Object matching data
# # # #
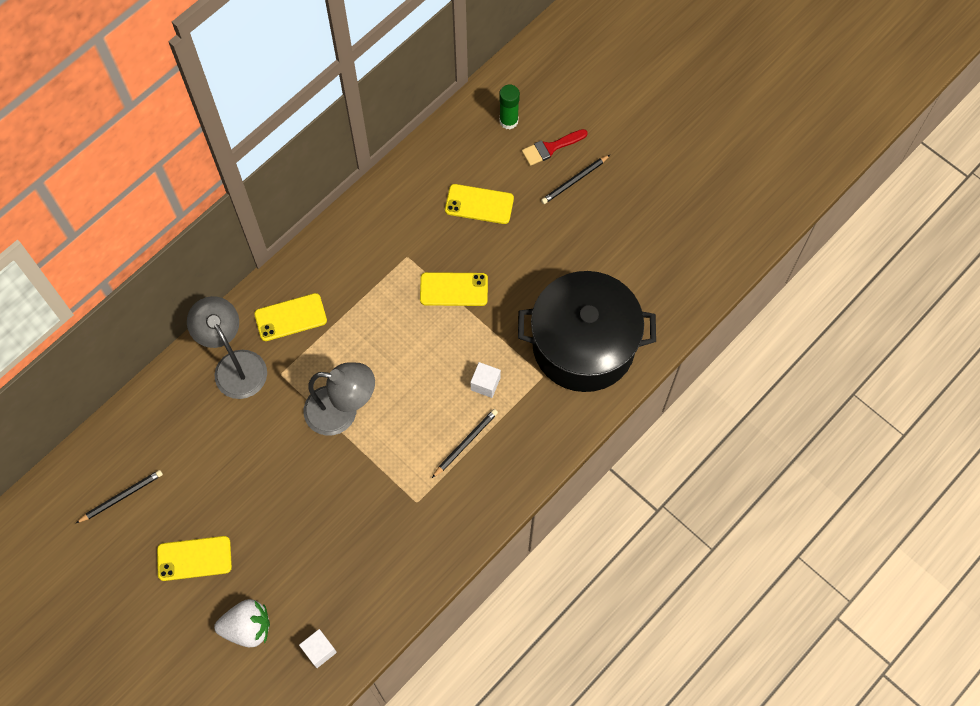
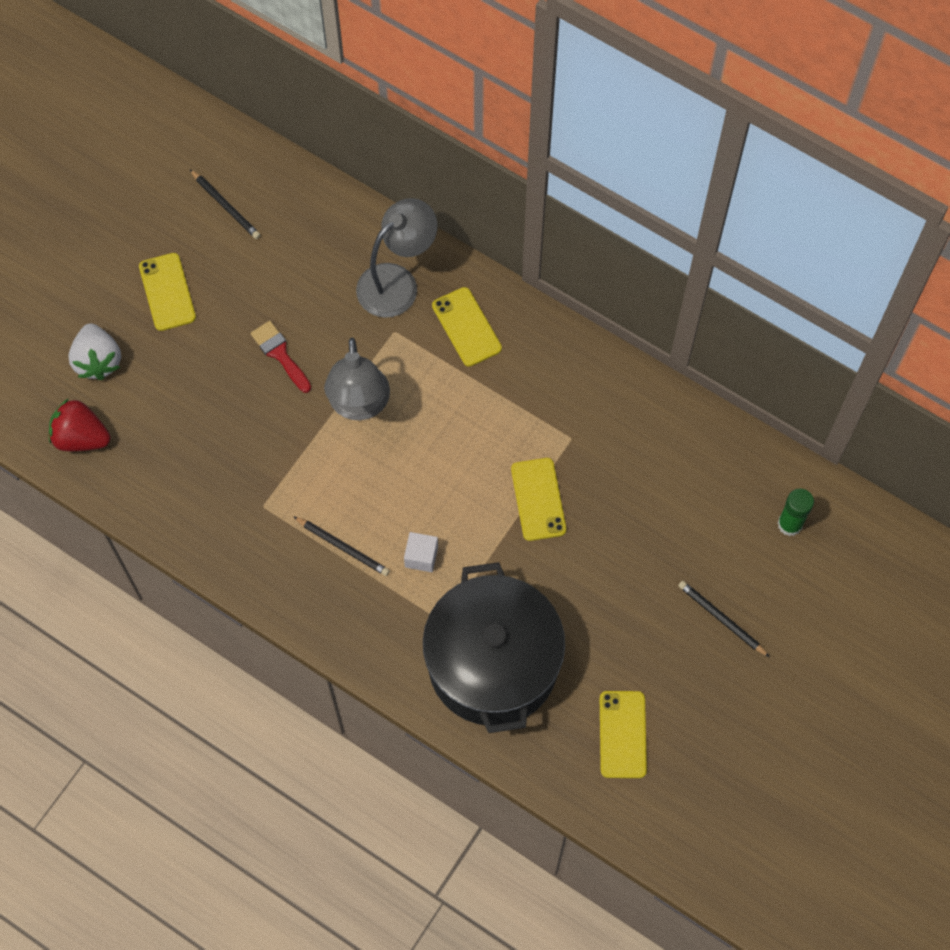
camera: 80 degrees right, 0 degrees up
white cube [299,629,337,668] -> red strawberry [49,398,111,451]
yellow phone [445,184,514,224] -> yellow phone moved to [600,691,647,778]
red brush [522,129,588,166] -> red brush moved to [251,321,311,393]

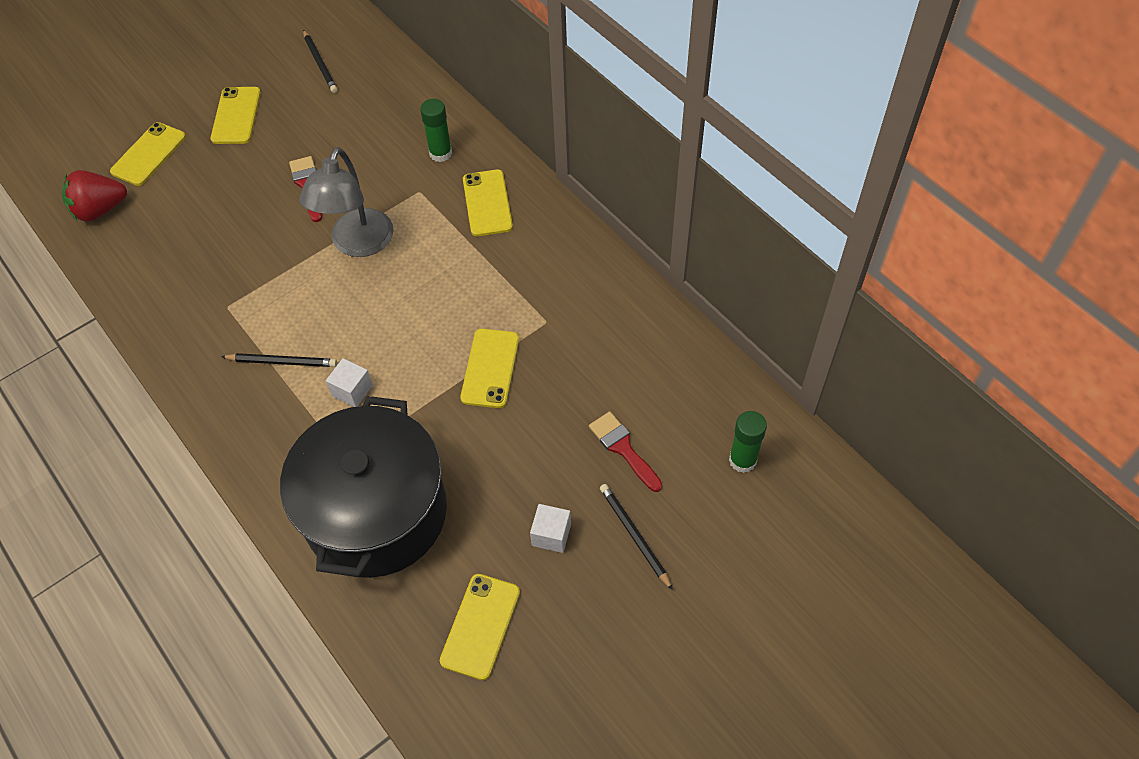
camera: 20 degrees right, 10 degrees down
red strawberry [49,398,111,451] -> red strawberry turned 60 degrees counterclockwise [62,170,127,222]
white strawberry [68,323,121,380] -> yellow phone [110,122,186,186]
black pencil [293,516,390,576] -> black pencil turned 45 degrees counterclockwise [221,353,337,367]
grey lamp [356,198,438,318] -> green glue stick [420,99,452,162]
none -> white cube [530,504,571,553]
none -> red brush [589,412,662,492]

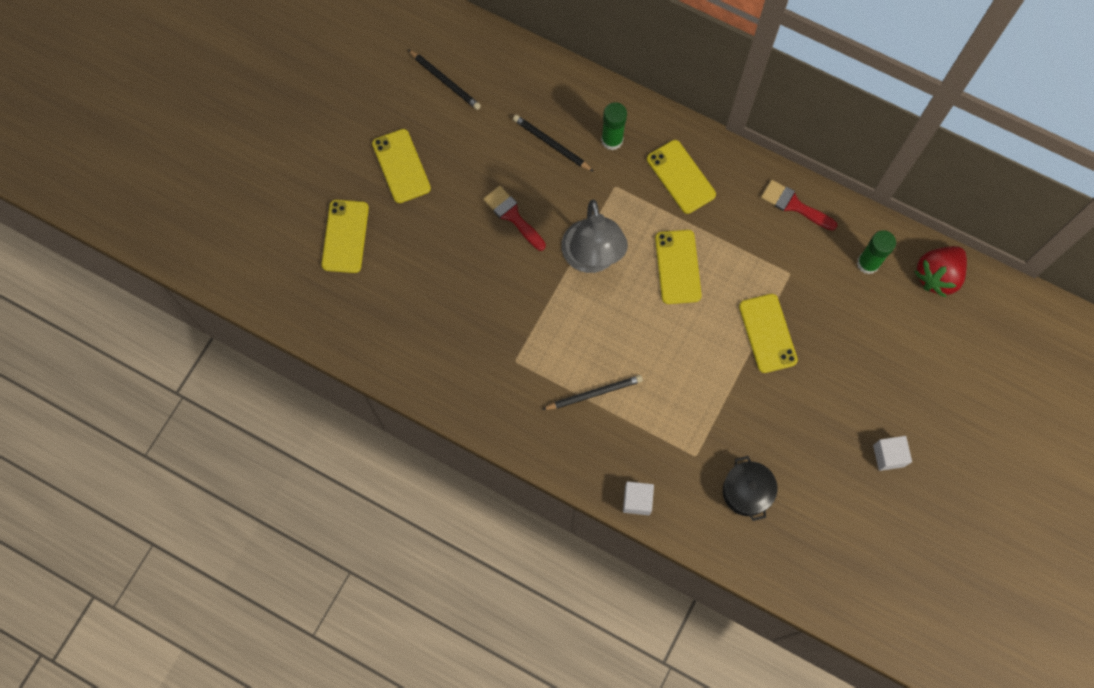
camera: 25 degrees left, 15 degrees up
red strawberry [62,170,127,222] -> red strawberry moved to [914,246,967,297]
black pot [280,396,447,578] -> black pot [723,456,777,521], size x0.41
white cube [326,358,373,407] -> white cube moved to [623,481,654,515]
yellow phone [440,574,520,680] -> yellow phone moved to [655,230,702,304]
red brush [589,412,662,492] -> red brush moved to [761,180,838,231]
black pencil [600,484,673,590] -> black pencil moved to [513,115,594,172]
green glue stick [729,411,767,473] -> green glue stick moved to [857,230,896,274]

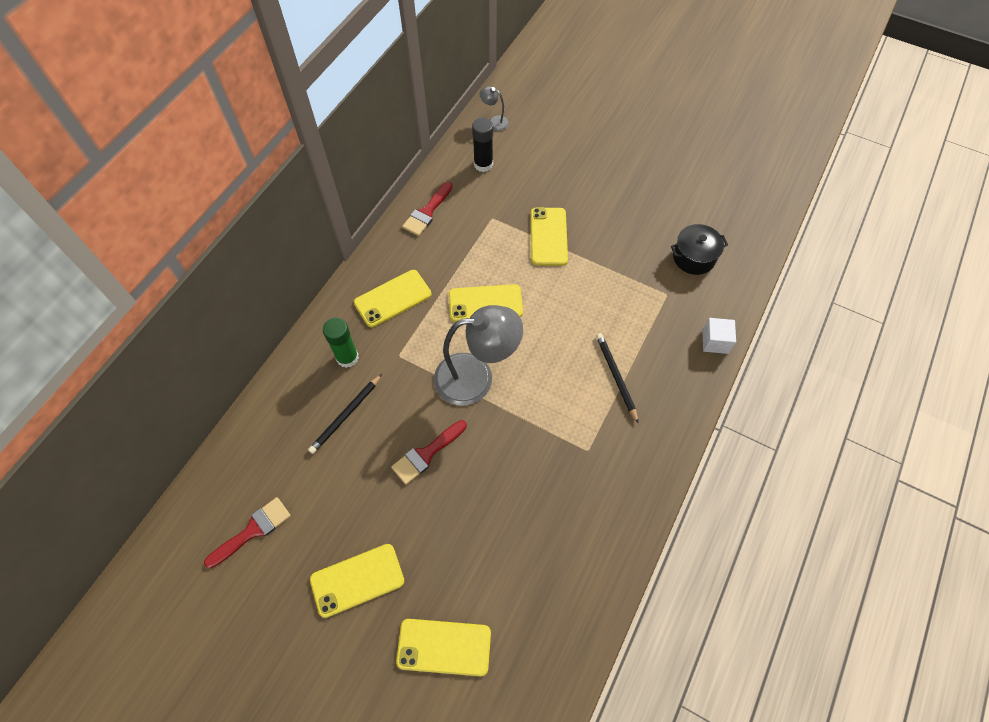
camera: 90 degrees left, 10 degrees down
black pencil [408,49,481,110] -> red brush [204,497,291,568]
yellow phone [739,294,798,373] -> yellow phone turned 75 degrees counterclockwise [531,208,568,266]
green glue stick [857,230,896,274] -> black glue stick [472,118,493,172]
white cube [873,436,912,471] -> none
red strawberry [914,246,967,297] -> grey lamp [480,86,509,131]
# # # #
Only the lines from the start of the records above through the line containing "white strawberry [68,323,121,380]" should be returned, exactly and with both ends, please; the pictures stay out.

camera: 80 degrees right, 0 degrees up
white cube [299,629,337,668] -> red strawberry [49,398,111,451]
yellow phone [445,184,514,224] -> yellow phone moved to [600,691,647,778]
red brush [522,129,588,166] -> red brush moved to [251,321,311,393]

camera: 20 degrees right, 10 degrees down
red strawberry [49,398,111,451] -> red strawberry turned 60 degrees counterclockwise [62,170,127,222]
white strawberry [68,323,121,380] -> yellow phone [110,122,186,186]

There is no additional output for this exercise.